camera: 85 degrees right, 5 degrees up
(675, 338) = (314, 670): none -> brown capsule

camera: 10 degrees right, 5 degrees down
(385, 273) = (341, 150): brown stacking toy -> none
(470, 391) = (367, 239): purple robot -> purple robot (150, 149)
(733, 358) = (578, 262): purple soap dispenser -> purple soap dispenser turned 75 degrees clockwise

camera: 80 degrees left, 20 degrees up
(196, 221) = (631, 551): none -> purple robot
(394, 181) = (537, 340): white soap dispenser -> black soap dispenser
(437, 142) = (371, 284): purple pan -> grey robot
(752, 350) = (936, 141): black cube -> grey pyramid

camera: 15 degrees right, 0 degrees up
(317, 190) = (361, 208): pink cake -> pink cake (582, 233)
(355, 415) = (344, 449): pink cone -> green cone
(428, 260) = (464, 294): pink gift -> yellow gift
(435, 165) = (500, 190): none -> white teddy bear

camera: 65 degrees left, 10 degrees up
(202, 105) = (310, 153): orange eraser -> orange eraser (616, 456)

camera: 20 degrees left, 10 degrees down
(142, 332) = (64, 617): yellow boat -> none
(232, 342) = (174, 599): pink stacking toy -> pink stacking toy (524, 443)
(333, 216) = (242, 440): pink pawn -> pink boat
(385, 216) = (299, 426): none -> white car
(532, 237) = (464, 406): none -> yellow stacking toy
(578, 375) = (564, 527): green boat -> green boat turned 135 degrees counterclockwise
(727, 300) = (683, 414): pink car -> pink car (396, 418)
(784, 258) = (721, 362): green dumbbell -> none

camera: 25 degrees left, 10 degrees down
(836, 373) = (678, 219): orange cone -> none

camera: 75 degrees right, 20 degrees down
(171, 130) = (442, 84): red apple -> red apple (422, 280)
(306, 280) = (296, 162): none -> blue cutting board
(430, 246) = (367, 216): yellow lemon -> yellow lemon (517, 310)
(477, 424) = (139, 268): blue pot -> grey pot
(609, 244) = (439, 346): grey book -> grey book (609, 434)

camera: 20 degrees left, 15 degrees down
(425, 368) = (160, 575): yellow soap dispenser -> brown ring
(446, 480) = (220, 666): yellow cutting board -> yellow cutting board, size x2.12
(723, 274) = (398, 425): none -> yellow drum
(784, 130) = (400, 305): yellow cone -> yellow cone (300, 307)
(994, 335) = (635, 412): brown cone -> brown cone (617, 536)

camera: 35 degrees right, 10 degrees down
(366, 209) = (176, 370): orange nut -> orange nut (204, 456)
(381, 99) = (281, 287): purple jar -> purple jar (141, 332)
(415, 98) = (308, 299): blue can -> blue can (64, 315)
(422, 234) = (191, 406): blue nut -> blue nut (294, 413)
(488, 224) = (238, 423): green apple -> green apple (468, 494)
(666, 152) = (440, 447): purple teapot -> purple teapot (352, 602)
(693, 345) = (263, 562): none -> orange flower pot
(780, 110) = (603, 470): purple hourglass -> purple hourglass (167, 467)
==================================================
● **What the task requires**: Copy out the range of lines above starting at the line with "(578, 375) = (564, 527): green" and ending at the line with "(306, 280) = (296, 162): none", exactly and including both.

● **Task response**:
(578, 375) = (564, 527): green boat -> green boat turned 135 degrees counterclockwise
(727, 300) = (683, 414): pink car -> pink car (396, 418)
(784, 258) = (721, 362): green dumbbell -> none

camera: 25 degrees left, 10 degrees down
(836, 373) = (678, 219): orange cone -> none

camera: 75 degrees right, 20 degrees down
(171, 130) = (442, 84): red apple -> red apple (422, 280)
(306, 280) = (296, 162): none -> blue cutting board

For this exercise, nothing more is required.